**Goal of the exercise:** All of the data below is to be repeated exactly, except for the pictures.

**Provided data:**

▼

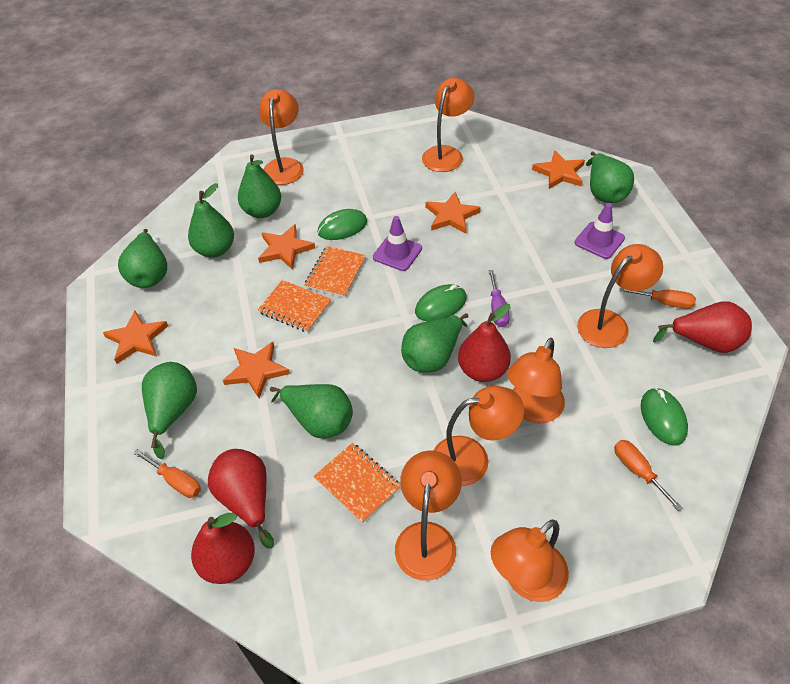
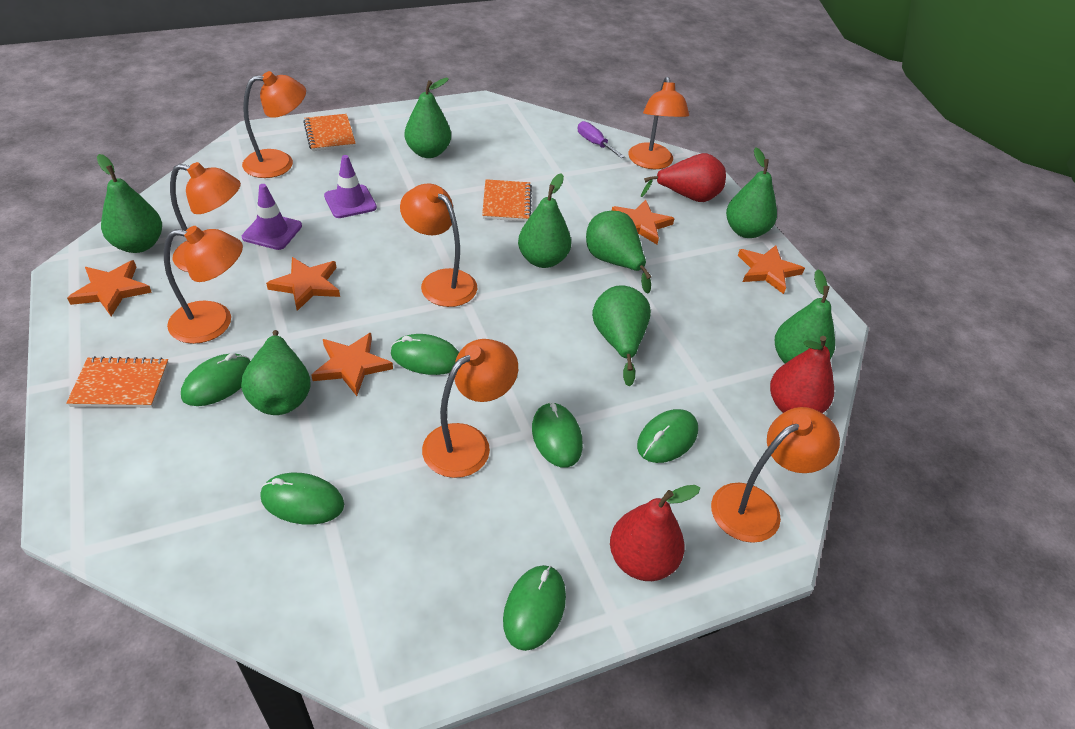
green mouse: 3 -> 6
green pear: 7 -> 8
orange screwdriver: 3 -> 0
red pear: 4 -> 3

▲

**Solution to the problem:**
green mouse: 3 -> 6
green pear: 7 -> 8
orange screwdriver: 3 -> 0
red pear: 4 -> 3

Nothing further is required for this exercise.